Without including any pictures, write out all the records word for word.

(Records from a data source)

━━━━━━

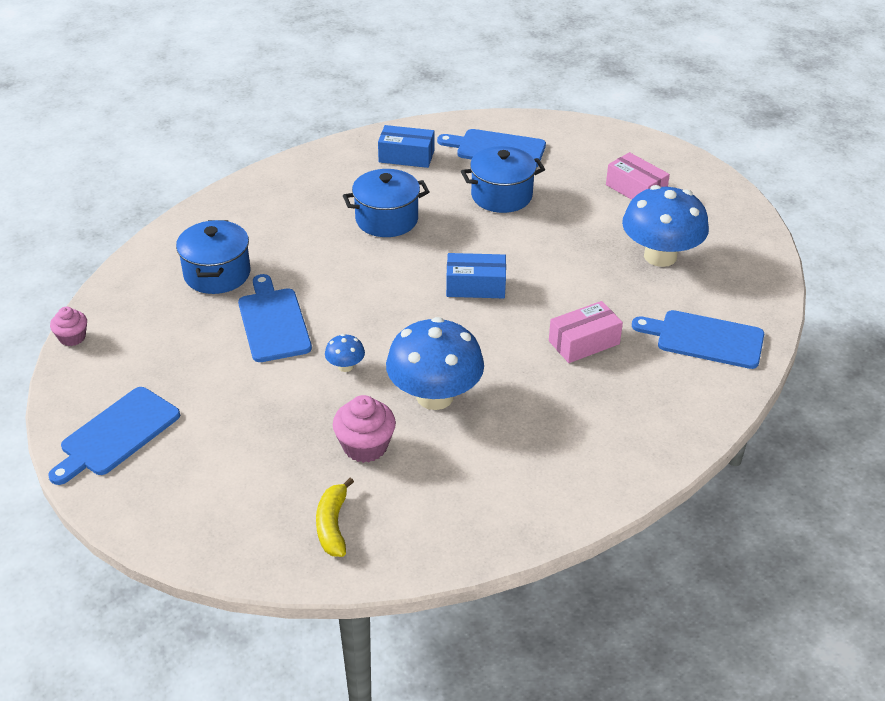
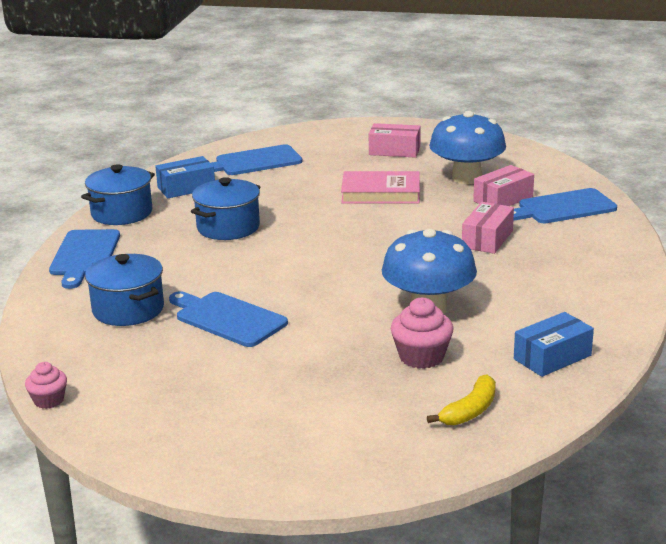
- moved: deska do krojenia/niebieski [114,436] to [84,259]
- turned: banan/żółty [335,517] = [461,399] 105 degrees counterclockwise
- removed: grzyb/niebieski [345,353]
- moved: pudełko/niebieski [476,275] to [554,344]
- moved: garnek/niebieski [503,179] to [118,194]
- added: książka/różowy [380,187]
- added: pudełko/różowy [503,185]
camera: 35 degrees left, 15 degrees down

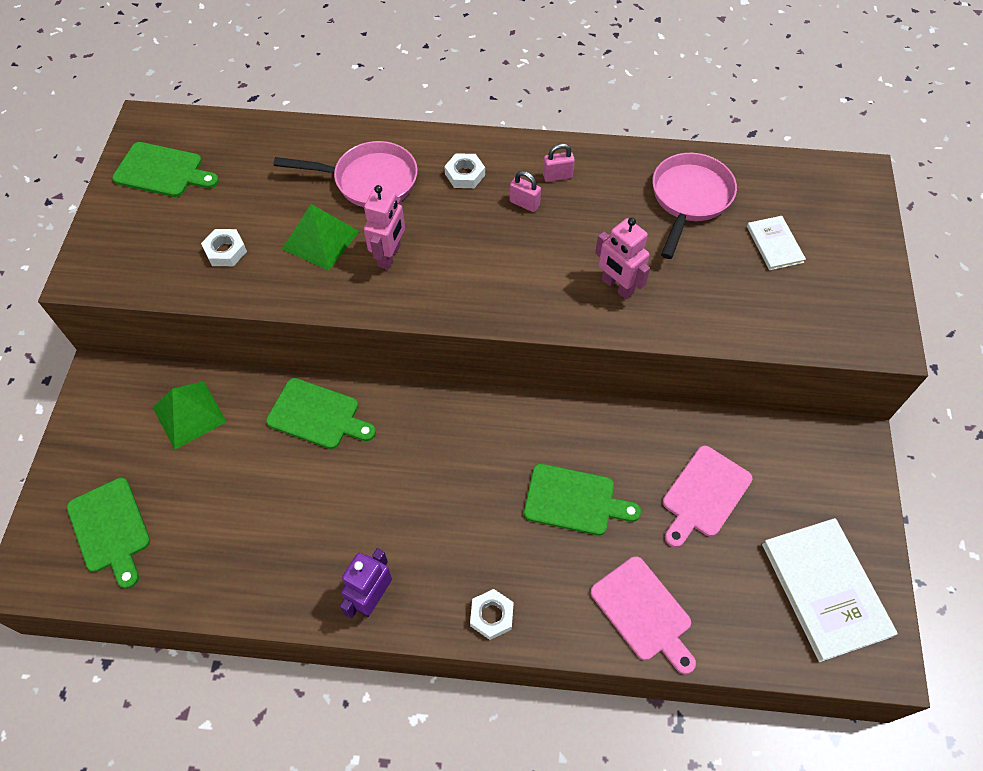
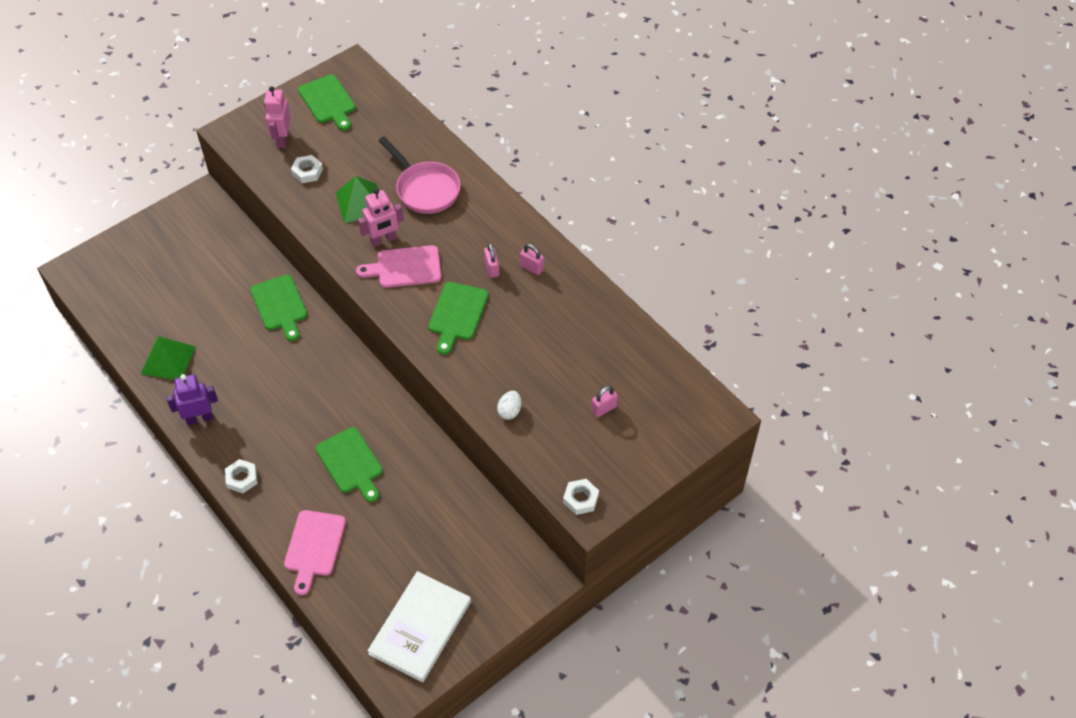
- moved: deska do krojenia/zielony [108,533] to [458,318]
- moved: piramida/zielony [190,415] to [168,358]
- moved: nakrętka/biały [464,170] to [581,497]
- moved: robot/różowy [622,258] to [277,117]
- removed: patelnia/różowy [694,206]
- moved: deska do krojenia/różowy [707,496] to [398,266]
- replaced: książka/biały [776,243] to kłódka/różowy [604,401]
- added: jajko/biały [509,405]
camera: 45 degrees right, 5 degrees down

━━━━━━

RESPONSE AREA:
- moved: deska do krojenia/niebieski [114,436] to [84,259]
- turned: banan/żółty [335,517] = [461,399] 105 degrees counterclockwise
- removed: grzyb/niebieski [345,353]
- moved: pudełko/niebieski [476,275] to [554,344]
- moved: garnek/niebieski [503,179] to [118,194]
- added: książka/różowy [380,187]
- added: pudełko/różowy [503,185]
camera: 35 degrees left, 15 degrees down

- moved: deska do krojenia/zielony [108,533] to [458,318]
- moved: piramida/zielony [190,415] to [168,358]
- moved: nakrętka/biały [464,170] to [581,497]
- moved: robot/różowy [622,258] to [277,117]
- removed: patelnia/różowy [694,206]
- moved: deska do krojenia/różowy [707,496] to [398,266]
- replaced: książka/biały [776,243] to kłódka/różowy [604,401]
- added: jajko/biały [509,405]
camera: 45 degrees right, 5 degrees down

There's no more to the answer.